*** Data excerpts

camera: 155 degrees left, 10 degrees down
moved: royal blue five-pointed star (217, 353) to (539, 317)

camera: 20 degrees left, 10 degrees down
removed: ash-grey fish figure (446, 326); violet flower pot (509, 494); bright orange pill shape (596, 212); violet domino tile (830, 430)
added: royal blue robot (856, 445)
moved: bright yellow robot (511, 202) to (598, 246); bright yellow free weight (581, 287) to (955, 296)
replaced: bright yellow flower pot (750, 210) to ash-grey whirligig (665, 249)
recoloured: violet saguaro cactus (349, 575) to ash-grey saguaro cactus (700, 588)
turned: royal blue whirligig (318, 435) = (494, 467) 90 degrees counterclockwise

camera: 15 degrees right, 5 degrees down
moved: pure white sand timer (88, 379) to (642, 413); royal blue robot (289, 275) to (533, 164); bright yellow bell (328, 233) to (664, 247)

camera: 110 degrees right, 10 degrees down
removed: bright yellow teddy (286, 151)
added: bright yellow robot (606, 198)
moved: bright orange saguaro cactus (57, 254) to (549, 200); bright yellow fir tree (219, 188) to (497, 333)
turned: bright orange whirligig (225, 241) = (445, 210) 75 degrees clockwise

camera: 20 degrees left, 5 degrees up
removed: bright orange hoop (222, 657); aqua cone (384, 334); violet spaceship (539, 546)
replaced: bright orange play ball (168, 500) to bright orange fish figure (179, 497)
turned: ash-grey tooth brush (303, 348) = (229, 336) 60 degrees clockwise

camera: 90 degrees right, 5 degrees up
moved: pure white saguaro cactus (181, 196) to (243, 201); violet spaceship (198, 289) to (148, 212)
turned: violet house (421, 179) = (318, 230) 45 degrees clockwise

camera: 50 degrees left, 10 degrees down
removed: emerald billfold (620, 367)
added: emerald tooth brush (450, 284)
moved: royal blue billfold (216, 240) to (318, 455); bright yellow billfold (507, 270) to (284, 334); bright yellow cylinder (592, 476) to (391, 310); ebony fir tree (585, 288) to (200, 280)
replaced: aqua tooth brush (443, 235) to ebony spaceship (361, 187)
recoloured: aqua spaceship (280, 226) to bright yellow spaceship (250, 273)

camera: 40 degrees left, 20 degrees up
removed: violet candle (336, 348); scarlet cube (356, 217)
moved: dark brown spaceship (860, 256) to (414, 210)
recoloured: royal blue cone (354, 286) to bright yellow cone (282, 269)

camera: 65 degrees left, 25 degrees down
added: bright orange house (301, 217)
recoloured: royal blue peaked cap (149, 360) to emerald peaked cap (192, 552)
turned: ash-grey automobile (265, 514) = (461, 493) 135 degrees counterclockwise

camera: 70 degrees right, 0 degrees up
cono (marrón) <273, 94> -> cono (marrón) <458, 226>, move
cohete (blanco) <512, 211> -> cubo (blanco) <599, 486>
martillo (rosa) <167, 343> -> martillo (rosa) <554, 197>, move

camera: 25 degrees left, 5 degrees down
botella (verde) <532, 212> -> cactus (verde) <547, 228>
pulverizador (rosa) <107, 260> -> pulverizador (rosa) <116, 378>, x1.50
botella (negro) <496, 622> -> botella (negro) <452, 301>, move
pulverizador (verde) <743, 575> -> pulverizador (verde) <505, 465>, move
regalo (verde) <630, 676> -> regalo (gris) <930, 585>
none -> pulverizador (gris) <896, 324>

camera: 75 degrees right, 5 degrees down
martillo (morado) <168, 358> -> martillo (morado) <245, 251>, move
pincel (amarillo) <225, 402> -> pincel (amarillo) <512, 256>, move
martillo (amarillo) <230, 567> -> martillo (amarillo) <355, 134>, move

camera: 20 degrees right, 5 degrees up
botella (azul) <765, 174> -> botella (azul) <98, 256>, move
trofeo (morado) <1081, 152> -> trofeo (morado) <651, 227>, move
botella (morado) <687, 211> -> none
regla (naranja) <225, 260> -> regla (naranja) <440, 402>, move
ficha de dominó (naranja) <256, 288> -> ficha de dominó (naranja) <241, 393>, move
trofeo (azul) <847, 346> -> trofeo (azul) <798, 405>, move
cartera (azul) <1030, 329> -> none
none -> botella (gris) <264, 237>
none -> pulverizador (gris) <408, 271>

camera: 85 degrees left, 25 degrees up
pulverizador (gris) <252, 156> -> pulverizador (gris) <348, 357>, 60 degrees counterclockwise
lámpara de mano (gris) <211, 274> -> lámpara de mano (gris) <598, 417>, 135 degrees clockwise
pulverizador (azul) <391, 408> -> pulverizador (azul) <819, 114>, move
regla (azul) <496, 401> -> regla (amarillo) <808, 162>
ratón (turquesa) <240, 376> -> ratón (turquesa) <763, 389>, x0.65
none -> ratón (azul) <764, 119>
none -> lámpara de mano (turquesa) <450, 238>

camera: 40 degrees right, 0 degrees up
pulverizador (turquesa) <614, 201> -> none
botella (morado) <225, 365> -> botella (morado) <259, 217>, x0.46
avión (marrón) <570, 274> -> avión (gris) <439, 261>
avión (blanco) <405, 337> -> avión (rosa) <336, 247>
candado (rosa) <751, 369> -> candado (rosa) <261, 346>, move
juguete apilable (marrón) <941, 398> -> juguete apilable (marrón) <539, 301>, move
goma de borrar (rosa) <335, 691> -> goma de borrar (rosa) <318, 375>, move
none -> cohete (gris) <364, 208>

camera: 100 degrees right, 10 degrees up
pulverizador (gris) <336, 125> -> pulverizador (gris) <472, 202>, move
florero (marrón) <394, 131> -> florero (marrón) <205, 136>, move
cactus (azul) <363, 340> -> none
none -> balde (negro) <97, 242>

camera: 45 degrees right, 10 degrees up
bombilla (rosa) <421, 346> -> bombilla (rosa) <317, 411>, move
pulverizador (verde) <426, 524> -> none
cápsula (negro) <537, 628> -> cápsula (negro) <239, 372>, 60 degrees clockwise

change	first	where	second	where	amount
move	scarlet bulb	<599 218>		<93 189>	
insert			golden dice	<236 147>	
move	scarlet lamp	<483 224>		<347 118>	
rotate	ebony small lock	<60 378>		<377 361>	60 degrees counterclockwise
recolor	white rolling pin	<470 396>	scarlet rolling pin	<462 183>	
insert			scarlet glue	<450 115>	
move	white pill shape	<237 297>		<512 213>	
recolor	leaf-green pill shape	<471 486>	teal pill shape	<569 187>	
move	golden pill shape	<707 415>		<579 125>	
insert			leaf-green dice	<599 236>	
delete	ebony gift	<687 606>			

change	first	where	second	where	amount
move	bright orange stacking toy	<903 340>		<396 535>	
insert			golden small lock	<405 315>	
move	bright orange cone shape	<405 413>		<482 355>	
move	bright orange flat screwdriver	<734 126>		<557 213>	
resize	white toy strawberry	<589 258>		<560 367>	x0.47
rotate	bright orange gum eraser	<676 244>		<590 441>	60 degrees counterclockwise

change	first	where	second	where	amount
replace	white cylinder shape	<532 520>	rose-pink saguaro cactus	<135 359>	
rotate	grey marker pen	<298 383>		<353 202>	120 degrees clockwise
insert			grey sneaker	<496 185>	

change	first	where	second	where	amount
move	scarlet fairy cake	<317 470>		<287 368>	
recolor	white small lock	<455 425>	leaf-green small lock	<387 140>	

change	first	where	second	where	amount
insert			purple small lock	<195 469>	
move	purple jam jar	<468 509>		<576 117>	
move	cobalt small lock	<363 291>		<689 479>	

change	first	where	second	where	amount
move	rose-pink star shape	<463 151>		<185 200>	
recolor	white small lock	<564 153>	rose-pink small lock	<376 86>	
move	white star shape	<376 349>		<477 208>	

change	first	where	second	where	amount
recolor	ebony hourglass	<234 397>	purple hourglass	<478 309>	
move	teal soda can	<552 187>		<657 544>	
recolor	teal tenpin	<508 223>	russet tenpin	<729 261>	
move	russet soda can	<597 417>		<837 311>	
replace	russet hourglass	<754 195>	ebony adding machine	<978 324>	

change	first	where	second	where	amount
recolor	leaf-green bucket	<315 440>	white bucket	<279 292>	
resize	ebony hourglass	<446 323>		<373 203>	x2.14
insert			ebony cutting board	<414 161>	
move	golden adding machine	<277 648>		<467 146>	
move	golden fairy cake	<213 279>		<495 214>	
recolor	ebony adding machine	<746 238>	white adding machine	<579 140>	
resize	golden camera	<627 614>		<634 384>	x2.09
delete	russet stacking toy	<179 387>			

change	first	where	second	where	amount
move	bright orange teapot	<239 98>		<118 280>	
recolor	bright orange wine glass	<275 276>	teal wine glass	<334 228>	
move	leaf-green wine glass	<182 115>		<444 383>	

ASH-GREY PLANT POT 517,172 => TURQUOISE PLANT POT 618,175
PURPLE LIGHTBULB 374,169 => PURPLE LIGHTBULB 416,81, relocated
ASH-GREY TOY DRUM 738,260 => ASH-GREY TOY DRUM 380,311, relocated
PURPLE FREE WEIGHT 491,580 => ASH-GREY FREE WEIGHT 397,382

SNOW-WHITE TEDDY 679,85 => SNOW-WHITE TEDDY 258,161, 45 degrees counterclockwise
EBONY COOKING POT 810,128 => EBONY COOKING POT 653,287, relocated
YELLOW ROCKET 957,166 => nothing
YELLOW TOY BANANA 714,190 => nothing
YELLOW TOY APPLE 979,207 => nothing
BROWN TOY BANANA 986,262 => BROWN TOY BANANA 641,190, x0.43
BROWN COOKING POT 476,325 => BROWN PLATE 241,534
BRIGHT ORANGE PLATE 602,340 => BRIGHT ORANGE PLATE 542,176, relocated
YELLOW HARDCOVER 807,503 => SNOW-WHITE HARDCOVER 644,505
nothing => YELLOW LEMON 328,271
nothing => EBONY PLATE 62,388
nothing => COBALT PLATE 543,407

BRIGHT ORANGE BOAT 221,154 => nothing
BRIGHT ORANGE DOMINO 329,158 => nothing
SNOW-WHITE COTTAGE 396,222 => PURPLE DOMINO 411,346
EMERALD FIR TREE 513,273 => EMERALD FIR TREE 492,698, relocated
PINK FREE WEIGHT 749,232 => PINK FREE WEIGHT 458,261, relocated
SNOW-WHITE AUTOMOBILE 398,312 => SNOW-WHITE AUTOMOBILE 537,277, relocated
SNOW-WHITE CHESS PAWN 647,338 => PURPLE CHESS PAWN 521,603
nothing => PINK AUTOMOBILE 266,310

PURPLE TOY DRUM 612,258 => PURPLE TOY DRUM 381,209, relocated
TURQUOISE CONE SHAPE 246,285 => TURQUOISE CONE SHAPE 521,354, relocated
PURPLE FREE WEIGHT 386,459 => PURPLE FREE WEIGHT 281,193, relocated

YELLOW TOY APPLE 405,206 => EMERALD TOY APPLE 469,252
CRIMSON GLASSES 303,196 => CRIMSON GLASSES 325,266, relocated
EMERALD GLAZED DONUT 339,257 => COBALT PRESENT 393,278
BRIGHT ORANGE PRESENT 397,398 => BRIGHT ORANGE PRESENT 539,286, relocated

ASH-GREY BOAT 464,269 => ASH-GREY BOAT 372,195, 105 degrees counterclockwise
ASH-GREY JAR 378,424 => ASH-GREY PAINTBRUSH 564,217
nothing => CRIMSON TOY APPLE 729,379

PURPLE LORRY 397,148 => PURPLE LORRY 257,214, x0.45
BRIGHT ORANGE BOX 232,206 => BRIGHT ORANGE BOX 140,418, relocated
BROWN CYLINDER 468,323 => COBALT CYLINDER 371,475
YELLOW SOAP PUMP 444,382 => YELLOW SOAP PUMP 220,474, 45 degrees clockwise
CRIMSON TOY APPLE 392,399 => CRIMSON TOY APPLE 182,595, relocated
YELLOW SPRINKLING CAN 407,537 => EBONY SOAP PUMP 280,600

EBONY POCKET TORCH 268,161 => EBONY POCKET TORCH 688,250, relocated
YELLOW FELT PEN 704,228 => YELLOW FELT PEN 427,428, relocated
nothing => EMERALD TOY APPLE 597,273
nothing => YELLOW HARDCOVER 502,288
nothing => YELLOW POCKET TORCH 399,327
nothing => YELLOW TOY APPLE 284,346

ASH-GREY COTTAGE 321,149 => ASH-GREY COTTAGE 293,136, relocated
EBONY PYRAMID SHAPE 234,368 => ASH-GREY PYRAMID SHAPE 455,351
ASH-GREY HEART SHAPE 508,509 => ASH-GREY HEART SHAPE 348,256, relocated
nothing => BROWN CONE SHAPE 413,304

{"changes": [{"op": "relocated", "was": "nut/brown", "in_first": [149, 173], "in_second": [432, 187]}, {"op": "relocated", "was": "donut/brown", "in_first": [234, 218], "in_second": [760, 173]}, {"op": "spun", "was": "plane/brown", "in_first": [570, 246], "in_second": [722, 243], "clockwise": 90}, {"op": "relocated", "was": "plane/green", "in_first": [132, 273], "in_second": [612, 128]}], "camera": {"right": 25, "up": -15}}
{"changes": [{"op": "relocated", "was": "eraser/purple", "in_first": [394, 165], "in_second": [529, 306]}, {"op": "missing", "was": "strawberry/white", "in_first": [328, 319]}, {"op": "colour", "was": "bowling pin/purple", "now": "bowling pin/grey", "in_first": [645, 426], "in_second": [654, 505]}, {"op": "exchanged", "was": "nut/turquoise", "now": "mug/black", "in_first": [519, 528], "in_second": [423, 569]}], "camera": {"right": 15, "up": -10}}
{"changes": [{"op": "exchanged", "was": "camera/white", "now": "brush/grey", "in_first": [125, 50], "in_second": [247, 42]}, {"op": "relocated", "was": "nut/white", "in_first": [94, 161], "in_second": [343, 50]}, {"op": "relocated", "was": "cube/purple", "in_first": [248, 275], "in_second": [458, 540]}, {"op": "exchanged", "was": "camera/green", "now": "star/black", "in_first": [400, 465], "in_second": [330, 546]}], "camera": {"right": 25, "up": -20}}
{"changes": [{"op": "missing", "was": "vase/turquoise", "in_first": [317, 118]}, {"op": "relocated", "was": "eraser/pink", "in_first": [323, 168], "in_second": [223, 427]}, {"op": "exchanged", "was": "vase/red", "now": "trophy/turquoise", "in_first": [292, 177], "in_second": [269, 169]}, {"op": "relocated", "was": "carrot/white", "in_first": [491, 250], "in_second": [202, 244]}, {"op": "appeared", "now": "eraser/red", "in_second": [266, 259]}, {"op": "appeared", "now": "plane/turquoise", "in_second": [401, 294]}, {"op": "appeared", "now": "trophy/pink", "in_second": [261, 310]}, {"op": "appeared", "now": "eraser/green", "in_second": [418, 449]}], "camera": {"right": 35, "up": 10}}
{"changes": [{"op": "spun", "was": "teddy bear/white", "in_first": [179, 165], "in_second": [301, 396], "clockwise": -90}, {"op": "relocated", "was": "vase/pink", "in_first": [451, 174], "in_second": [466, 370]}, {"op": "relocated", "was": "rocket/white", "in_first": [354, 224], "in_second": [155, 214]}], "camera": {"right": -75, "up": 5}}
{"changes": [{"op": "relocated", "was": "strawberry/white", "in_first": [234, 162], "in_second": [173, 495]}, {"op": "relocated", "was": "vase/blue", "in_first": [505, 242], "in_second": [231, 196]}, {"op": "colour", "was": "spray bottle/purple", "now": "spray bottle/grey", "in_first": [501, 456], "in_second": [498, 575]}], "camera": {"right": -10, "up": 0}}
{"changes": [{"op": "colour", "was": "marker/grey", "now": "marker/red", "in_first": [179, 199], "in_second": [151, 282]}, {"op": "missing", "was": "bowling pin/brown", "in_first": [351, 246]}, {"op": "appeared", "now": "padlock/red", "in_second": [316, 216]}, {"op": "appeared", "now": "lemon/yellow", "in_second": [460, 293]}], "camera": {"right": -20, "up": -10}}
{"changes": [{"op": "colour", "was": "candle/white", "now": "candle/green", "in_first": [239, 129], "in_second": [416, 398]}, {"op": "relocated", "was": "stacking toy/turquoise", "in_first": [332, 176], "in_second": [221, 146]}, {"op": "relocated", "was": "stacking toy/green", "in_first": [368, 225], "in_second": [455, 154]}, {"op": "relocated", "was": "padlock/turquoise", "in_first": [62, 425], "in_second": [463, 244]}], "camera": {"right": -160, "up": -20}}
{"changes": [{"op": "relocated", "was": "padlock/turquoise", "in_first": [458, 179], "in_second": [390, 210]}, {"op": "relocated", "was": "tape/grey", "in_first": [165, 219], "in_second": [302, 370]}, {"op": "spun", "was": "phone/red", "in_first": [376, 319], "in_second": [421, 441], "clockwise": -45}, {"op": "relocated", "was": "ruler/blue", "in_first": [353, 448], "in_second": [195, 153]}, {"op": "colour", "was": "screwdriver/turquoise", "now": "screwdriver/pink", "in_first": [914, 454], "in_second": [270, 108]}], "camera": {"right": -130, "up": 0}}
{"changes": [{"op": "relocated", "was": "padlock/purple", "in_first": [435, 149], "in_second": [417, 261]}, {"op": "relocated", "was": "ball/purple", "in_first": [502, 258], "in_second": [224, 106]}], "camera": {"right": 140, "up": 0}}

******

• **Exercise directions**
All lines in the data above from the one with "PURPLE LIGHTBULB 374,169" through the one with "ASH-GREY TOY DRUM 738,260" must be repeated exactly, and no others.

• **Result of this exercise**
PURPLE LIGHTBULB 374,169 => PURPLE LIGHTBULB 416,81, relocated
ASH-GREY TOY DRUM 738,260 => ASH-GREY TOY DRUM 380,311, relocated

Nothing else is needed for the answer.